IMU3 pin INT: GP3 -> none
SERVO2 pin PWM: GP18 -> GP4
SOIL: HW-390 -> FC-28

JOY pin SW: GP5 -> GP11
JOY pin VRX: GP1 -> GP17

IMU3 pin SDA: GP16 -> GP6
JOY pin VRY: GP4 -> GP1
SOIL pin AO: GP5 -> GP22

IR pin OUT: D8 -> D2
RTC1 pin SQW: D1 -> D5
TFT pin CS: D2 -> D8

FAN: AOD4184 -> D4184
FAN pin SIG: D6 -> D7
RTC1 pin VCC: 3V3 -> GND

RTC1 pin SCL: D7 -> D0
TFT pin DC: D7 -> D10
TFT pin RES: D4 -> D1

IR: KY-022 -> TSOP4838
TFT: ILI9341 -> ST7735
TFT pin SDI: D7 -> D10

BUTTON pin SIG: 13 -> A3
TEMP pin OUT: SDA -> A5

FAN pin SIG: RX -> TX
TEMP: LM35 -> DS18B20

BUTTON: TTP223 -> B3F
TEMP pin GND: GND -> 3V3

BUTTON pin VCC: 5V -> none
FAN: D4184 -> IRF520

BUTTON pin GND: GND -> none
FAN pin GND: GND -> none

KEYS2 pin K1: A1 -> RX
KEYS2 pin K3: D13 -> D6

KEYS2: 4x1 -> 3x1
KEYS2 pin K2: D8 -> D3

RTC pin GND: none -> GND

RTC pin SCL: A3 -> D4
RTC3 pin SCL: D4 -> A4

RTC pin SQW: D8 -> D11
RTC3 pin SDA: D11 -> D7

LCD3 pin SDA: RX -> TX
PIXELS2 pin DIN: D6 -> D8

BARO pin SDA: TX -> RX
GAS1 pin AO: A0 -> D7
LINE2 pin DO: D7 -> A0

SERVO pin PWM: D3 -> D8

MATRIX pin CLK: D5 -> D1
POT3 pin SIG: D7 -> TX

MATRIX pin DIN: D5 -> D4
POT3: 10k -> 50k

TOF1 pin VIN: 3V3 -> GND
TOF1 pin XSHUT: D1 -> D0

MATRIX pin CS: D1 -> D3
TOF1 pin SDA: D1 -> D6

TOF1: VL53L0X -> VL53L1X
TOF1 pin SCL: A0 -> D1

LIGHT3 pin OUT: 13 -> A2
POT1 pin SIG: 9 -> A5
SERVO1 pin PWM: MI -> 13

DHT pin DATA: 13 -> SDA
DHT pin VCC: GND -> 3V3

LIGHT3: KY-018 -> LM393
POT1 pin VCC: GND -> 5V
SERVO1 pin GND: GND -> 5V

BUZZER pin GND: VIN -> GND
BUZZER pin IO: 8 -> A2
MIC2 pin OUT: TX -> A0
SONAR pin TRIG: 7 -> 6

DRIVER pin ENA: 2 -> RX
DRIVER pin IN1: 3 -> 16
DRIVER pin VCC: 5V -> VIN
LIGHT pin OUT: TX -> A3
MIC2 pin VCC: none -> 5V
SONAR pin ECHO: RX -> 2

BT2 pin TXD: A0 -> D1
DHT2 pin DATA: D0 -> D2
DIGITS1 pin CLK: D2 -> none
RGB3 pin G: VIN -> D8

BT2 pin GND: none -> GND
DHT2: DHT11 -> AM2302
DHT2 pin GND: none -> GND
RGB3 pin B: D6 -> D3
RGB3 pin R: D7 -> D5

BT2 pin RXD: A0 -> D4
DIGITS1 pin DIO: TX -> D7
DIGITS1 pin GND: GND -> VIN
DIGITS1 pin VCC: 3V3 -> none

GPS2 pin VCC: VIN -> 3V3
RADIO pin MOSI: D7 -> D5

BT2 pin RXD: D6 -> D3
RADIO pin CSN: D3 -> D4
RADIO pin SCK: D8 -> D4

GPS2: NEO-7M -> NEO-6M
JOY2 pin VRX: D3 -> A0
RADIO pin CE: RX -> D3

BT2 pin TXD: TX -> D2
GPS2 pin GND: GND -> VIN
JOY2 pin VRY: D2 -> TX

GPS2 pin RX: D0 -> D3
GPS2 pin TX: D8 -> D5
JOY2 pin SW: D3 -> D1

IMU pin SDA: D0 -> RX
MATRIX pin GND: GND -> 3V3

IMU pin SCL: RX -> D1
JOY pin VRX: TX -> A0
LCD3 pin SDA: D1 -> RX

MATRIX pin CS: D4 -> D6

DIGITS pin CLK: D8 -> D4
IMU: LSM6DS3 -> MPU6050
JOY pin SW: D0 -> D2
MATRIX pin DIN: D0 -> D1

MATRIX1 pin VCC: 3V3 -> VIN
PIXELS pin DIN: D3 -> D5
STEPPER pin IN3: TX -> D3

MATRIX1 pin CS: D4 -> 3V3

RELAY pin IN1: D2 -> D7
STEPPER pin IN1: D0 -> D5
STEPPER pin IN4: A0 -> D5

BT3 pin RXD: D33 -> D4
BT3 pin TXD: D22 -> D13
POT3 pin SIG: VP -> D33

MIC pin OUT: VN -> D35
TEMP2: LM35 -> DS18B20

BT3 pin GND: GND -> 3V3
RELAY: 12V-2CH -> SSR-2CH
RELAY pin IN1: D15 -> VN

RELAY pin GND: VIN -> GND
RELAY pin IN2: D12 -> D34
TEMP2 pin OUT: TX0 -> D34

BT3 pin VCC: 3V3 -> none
-.-.-
» **Exercise**:
Please give back the entries above, unchanged and complete.

» **Task output**:
IMU3 pin INT: GP3 -> none
SERVO2 pin PWM: GP18 -> GP4
SOIL: HW-390 -> FC-28

JOY pin SW: GP5 -> GP11
JOY pin VRX: GP1 -> GP17

IMU3 pin SDA: GP16 -> GP6
JOY pin VRY: GP4 -> GP1
SOIL pin AO: GP5 -> GP22

IR pin OUT: D8 -> D2
RTC1 pin SQW: D1 -> D5
TFT pin CS: D2 -> D8

FAN: AOD4184 -> D4184
FAN pin SIG: D6 -> D7
RTC1 pin VCC: 3V3 -> GND

RTC1 pin SCL: D7 -> D0
TFT pin DC: D7 -> D10
TFT pin RES: D4 -> D1

IR: KY-022 -> TSOP4838
TFT: ILI9341 -> ST7735
TFT pin SDI: D7 -> D10

BUTTON pin SIG: 13 -> A3
TEMP pin OUT: SDA -> A5

FAN pin SIG: RX -> TX
TEMP: LM35 -> DS18B20

BUTTON: TTP223 -> B3F
TEMP pin GND: GND -> 3V3

BUTTON pin VCC: 5V -> none
FAN: D4184 -> IRF520

BUTTON pin GND: GND -> none
FAN pin GND: GND -> none

KEYS2 pin K1: A1 -> RX
KEYS2 pin K3: D13 -> D6

KEYS2: 4x1 -> 3x1
KEYS2 pin K2: D8 -> D3

RTC pin GND: none -> GND

RTC pin SCL: A3 -> D4
RTC3 pin SCL: D4 -> A4

RTC pin SQW: D8 -> D11
RTC3 pin SDA: D11 -> D7

LCD3 pin SDA: RX -> TX
PIXELS2 pin DIN: D6 -> D8

BARO pin SDA: TX -> RX
GAS1 pin AO: A0 -> D7
LINE2 pin DO: D7 -> A0

SERVO pin PWM: D3 -> D8

MATRIX pin CLK: D5 -> D1
POT3 pin SIG: D7 -> TX

MATRIX pin DIN: D5 -> D4
POT3: 10k -> 50k

TOF1 pin VIN: 3V3 -> GND
TOF1 pin XSHUT: D1 -> D0

MATRIX pin CS: D1 -> D3
TOF1 pin SDA: D1 -> D6

TOF1: VL53L0X -> VL53L1X
TOF1 pin SCL: A0 -> D1

LIGHT3 pin OUT: 13 -> A2
POT1 pin SIG: 9 -> A5
SERVO1 pin PWM: MI -> 13

DHT pin DATA: 13 -> SDA
DHT pin VCC: GND -> 3V3

LIGHT3: KY-018 -> LM393
POT1 pin VCC: GND -> 5V
SERVO1 pin GND: GND -> 5V

BUZZER pin GND: VIN -> GND
BUZZER pin IO: 8 -> A2
MIC2 pin OUT: TX -> A0
SONAR pin TRIG: 7 -> 6

DRIVER pin ENA: 2 -> RX
DRIVER pin IN1: 3 -> 16
DRIVER pin VCC: 5V -> VIN
LIGHT pin OUT: TX -> A3
MIC2 pin VCC: none -> 5V
SONAR pin ECHO: RX -> 2

BT2 pin TXD: A0 -> D1
DHT2 pin DATA: D0 -> D2
DIGITS1 pin CLK: D2 -> none
RGB3 pin G: VIN -> D8

BT2 pin GND: none -> GND
DHT2: DHT11 -> AM2302
DHT2 pin GND: none -> GND
RGB3 pin B: D6 -> D3
RGB3 pin R: D7 -> D5

BT2 pin RXD: A0 -> D4
DIGITS1 pin DIO: TX -> D7
DIGITS1 pin GND: GND -> VIN
DIGITS1 pin VCC: 3V3 -> none

GPS2 pin VCC: VIN -> 3V3
RADIO pin MOSI: D7 -> D5

BT2 pin RXD: D6 -> D3
RADIO pin CSN: D3 -> D4
RADIO pin SCK: D8 -> D4

GPS2: NEO-7M -> NEO-6M
JOY2 pin VRX: D3 -> A0
RADIO pin CE: RX -> D3

BT2 pin TXD: TX -> D2
GPS2 pin GND: GND -> VIN
JOY2 pin VRY: D2 -> TX

GPS2 pin RX: D0 -> D3
GPS2 pin TX: D8 -> D5
JOY2 pin SW: D3 -> D1

IMU pin SDA: D0 -> RX
MATRIX pin GND: GND -> 3V3

IMU pin SCL: RX -> D1
JOY pin VRX: TX -> A0
LCD3 pin SDA: D1 -> RX

MATRIX pin CS: D4 -> D6

DIGITS pin CLK: D8 -> D4
IMU: LSM6DS3 -> MPU6050
JOY pin SW: D0 -> D2
MATRIX pin DIN: D0 -> D1

MATRIX1 pin VCC: 3V3 -> VIN
PIXELS pin DIN: D3 -> D5
STEPPER pin IN3: TX -> D3

MATRIX1 pin CS: D4 -> 3V3

RELAY pin IN1: D2 -> D7
STEPPER pin IN1: D0 -> D5
STEPPER pin IN4: A0 -> D5

BT3 pin RXD: D33 -> D4
BT3 pin TXD: D22 -> D13
POT3 pin SIG: VP -> D33

MIC pin OUT: VN -> D35
TEMP2: LM35 -> DS18B20

BT3 pin GND: GND -> 3V3
RELAY: 12V-2CH -> SSR-2CH
RELAY pin IN1: D15 -> VN

RELAY pin GND: VIN -> GND
RELAY pin IN2: D12 -> D34
TEMP2 pin OUT: TX0 -> D34

BT3 pin VCC: 3V3 -> none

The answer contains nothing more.